• **TO DO**: Transcribe all records below exactly, without images.

Data excerpts:
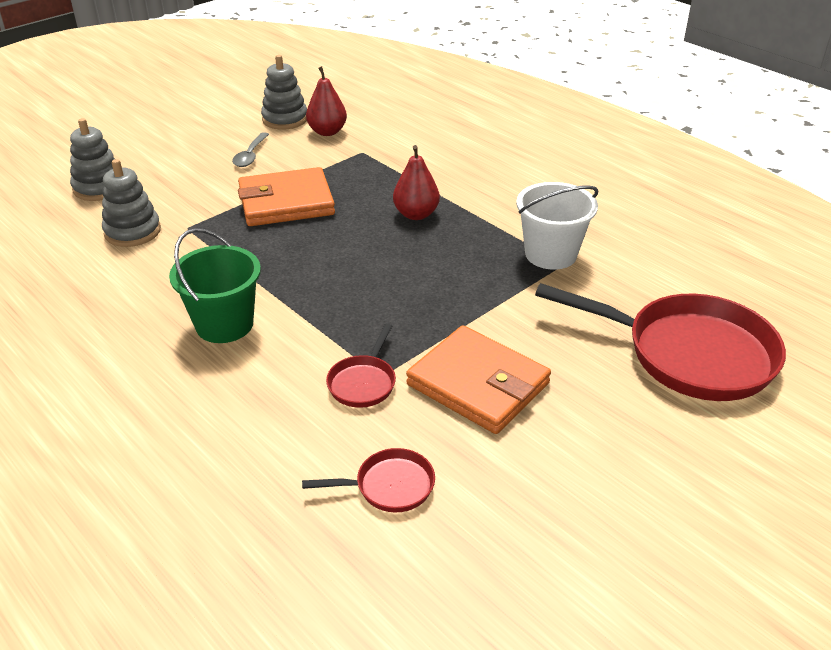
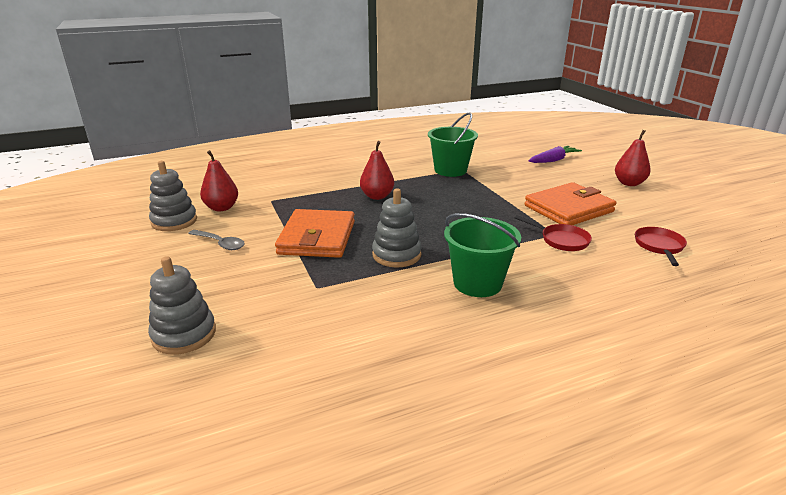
camera: 70 degrees left, 10 degrees down
(132, 231) = (298, 318): grey stacking toy -> grey stacking toy (396, 255)
(550, 254) = (450, 170): white bucket -> green bucket
(645, 456) = (629, 183): none -> red pear
(689, 354) = (553, 160): red pan -> purple carrot

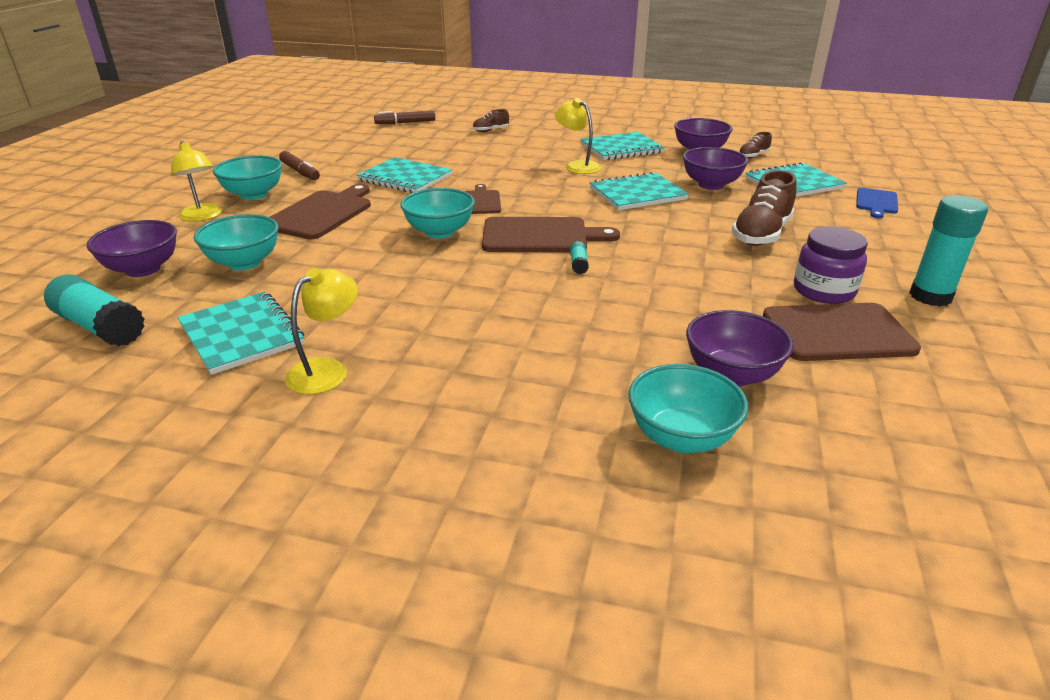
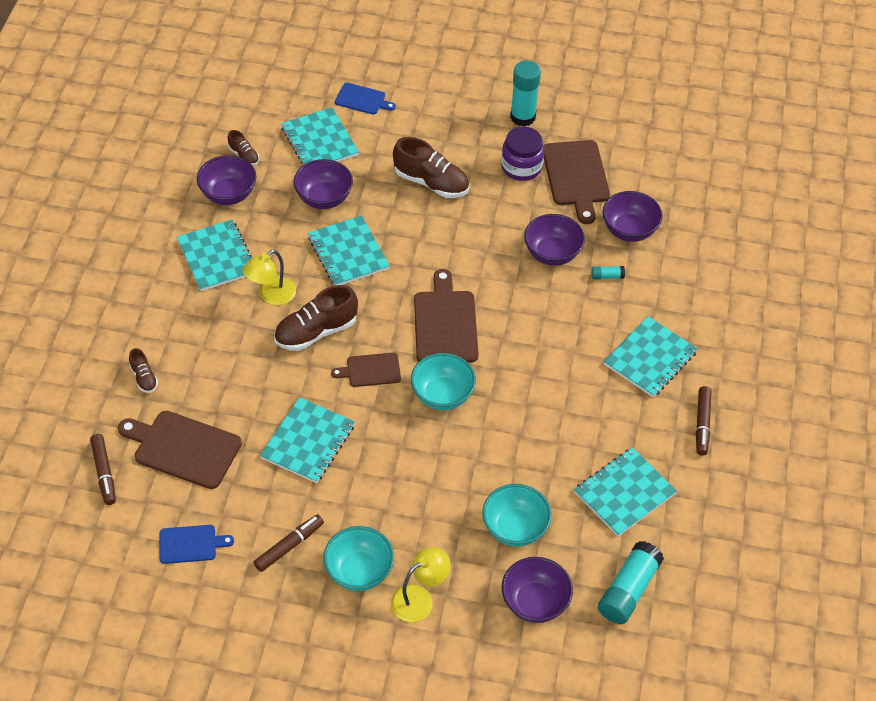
camera: 95 degrees left, 20 degrees up
(320, 414) = (702, 424): none -> brown marker
(322, 213) = (406, 496): brown cutting board -> brown cutting board (183, 448)
(326, 144) = (191, 544): none -> blue cutting board
(327, 370) = (658, 431): yellow lamp -> none
(463, 374) = (650, 358): none -> turquoise notebook
(532, 181) = (316, 332): none -> brown shoe
(578, 264) = (495, 299): turquoise glue stick -> turquoise glue stick (607, 276)
(663, 305) = (552, 254): none -> purple bowl
(681, 437) = (690, 259): turquoise bowl -> none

• **SOLUTION FOR THIS EXERCISE**:
camera: 70 degrees left, 10 degrees down
(132, 231) = (298, 318): grey stacking toy -> grey stacking toy (396, 255)
(550, 254) = (450, 170): white bucket -> green bucket
(645, 456) = (629, 183): none -> red pear
(689, 354) = (553, 160): red pan -> purple carrot

camera: 95 degrees left, 20 degrees up
(320, 414) = (702, 424): none -> brown marker
(322, 213) = (406, 496): brown cutting board -> brown cutting board (183, 448)
(326, 144) = (191, 544): none -> blue cutting board
(327, 370) = (658, 431): yellow lamp -> none
(463, 374) = (650, 358): none -> turquoise notebook
(532, 181) = (316, 332): none -> brown shoe
(578, 264) = (495, 299): turquoise glue stick -> turquoise glue stick (607, 276)
(663, 305) = (552, 254): none -> purple bowl
(681, 437) = (690, 259): turquoise bowl -> none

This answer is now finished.